What you should do
Pick out each row below that contains the string "location", and copy those rows in full.

────

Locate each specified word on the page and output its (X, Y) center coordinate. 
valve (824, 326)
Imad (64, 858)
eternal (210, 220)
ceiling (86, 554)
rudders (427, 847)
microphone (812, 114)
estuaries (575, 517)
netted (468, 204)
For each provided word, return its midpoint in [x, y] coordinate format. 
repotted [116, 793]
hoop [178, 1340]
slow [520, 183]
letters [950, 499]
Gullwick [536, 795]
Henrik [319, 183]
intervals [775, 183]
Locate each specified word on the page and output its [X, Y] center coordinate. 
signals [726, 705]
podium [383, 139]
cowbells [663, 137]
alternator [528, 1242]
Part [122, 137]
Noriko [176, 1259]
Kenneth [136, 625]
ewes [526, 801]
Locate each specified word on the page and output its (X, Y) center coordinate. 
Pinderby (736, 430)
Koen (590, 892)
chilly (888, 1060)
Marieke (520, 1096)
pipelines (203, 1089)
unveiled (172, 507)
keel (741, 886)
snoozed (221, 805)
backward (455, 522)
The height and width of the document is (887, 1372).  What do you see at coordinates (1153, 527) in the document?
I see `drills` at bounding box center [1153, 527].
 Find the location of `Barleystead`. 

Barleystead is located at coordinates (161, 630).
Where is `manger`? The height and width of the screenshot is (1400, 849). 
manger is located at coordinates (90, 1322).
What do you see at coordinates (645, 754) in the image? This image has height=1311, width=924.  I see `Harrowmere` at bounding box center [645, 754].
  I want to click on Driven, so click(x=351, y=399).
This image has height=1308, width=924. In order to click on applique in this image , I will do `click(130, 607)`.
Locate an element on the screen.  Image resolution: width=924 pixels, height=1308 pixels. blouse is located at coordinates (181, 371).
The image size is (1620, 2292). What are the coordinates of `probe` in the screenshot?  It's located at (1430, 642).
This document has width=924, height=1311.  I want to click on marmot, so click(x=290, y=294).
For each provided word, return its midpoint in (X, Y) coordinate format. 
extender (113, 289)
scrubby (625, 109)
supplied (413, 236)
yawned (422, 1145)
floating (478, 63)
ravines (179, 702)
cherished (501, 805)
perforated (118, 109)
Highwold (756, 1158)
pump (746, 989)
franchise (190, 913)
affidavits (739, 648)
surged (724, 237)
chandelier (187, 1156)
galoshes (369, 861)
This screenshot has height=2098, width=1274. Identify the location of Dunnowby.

────

Task response
 Find the location of `Barleystead`. 
This screenshot has height=2098, width=1274. Identify the location of Dunnowby.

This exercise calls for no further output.